Assignment — The response should repeat word for word every line below from the one with "brown watering can: 2 -> 1" to the one with "red ring: 7 -> 10", inclusive, and nothing else; leave pictures out.

Task material —
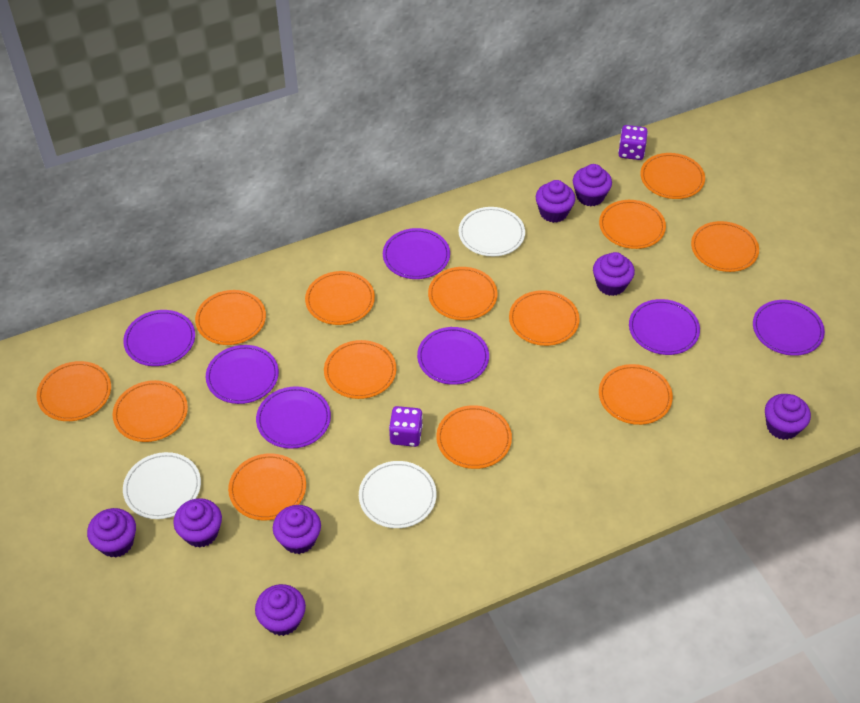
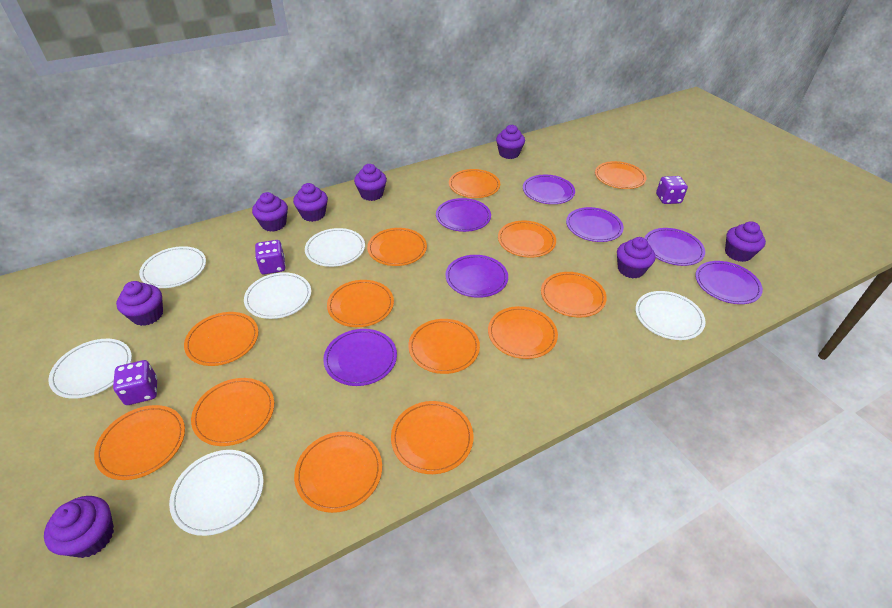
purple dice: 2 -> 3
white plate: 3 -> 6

...

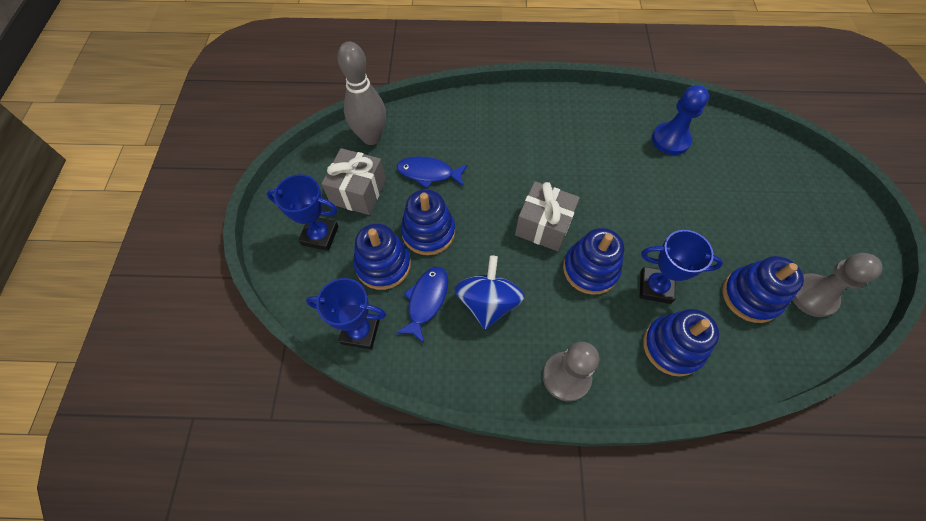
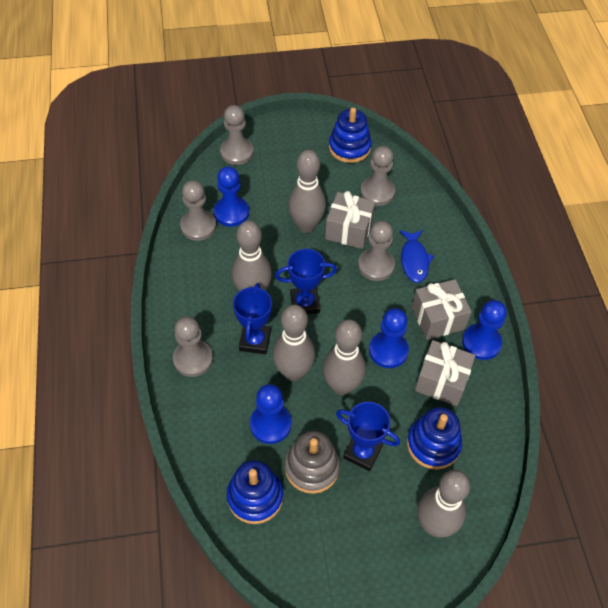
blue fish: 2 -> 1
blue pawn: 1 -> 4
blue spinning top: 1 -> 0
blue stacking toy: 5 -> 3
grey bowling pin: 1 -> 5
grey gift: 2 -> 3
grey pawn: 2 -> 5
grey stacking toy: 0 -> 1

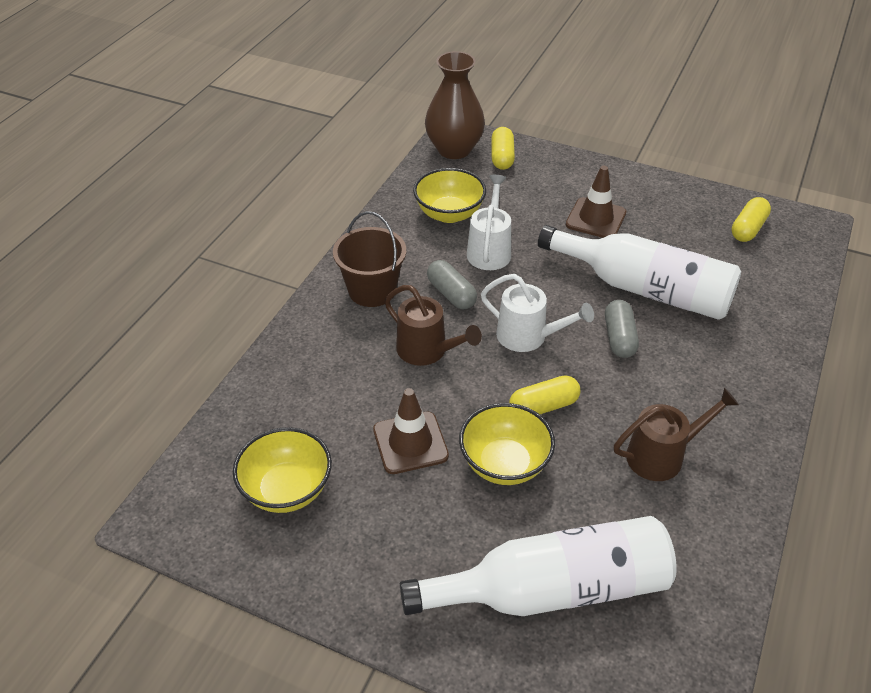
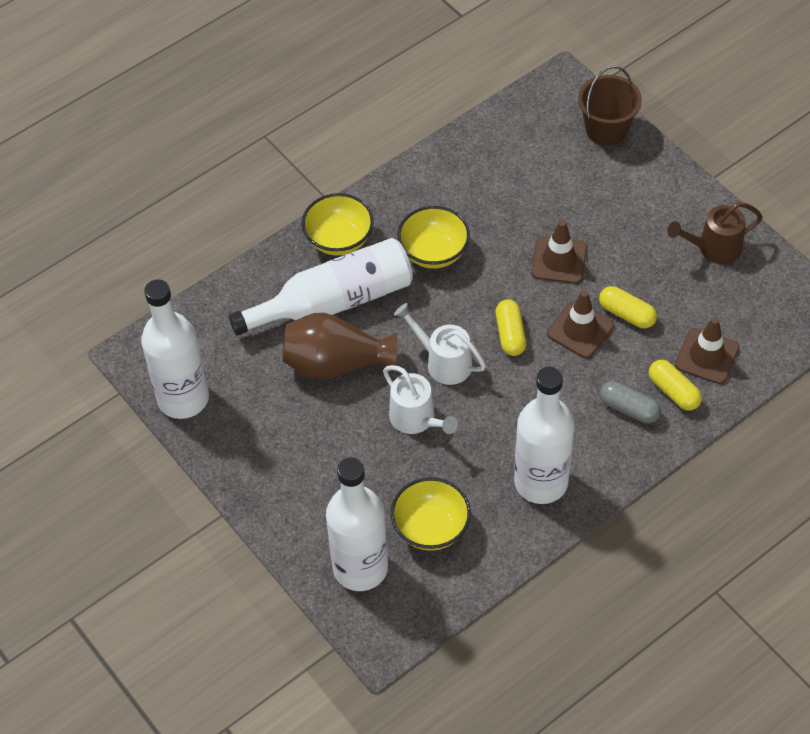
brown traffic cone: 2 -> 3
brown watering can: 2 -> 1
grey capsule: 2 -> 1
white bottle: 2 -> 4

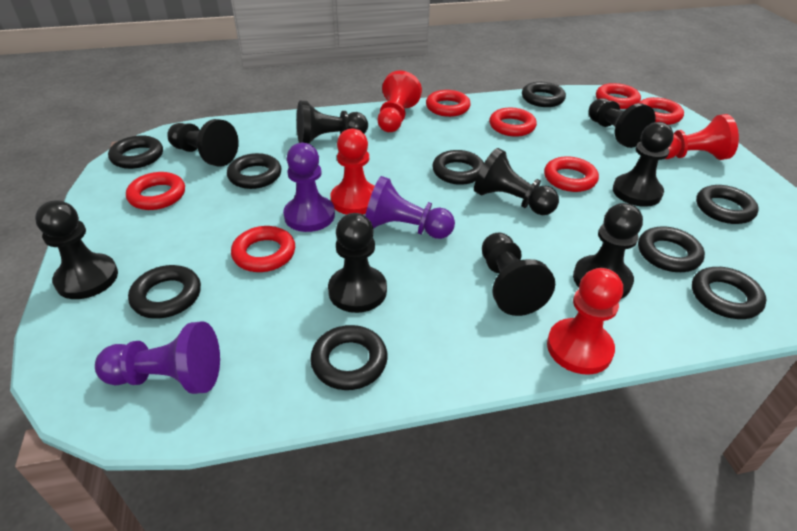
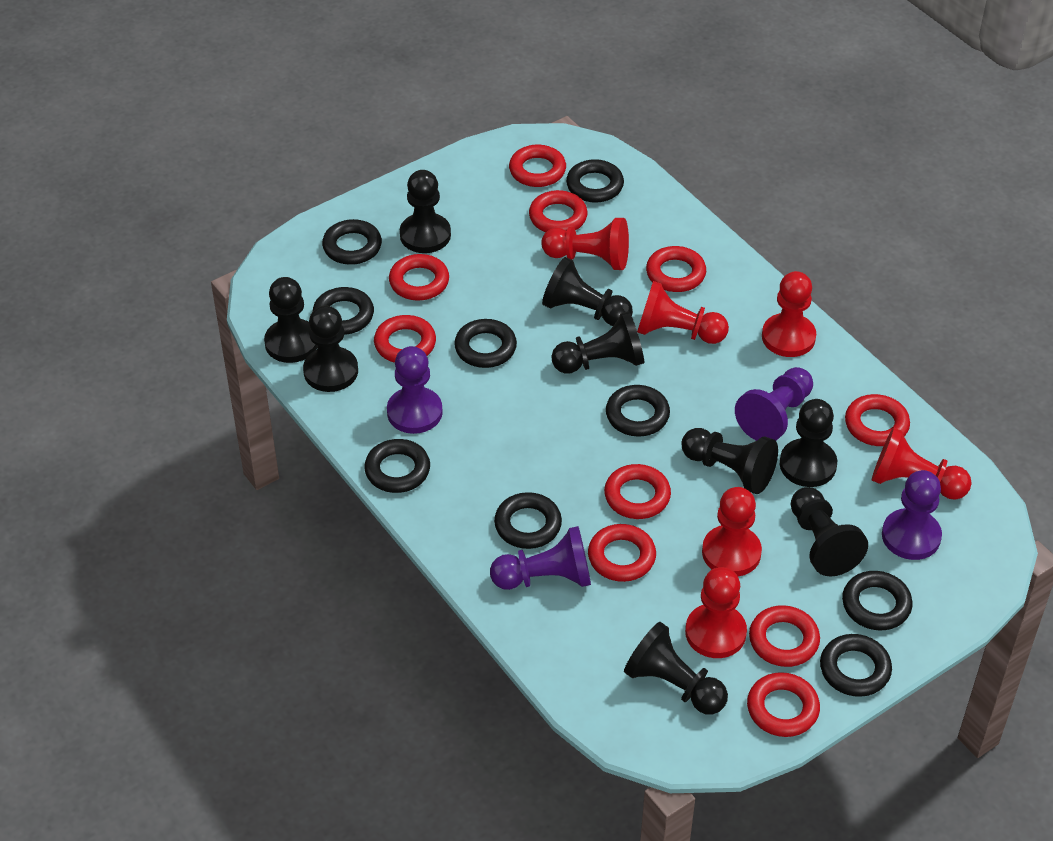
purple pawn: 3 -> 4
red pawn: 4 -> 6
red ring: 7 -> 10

Problem solution —
brown watering can: 2 -> 1
grey capsule: 2 -> 1
white bottle: 2 -> 4

purple pawn: 3 -> 4
red pawn: 4 -> 6
red ring: 7 -> 10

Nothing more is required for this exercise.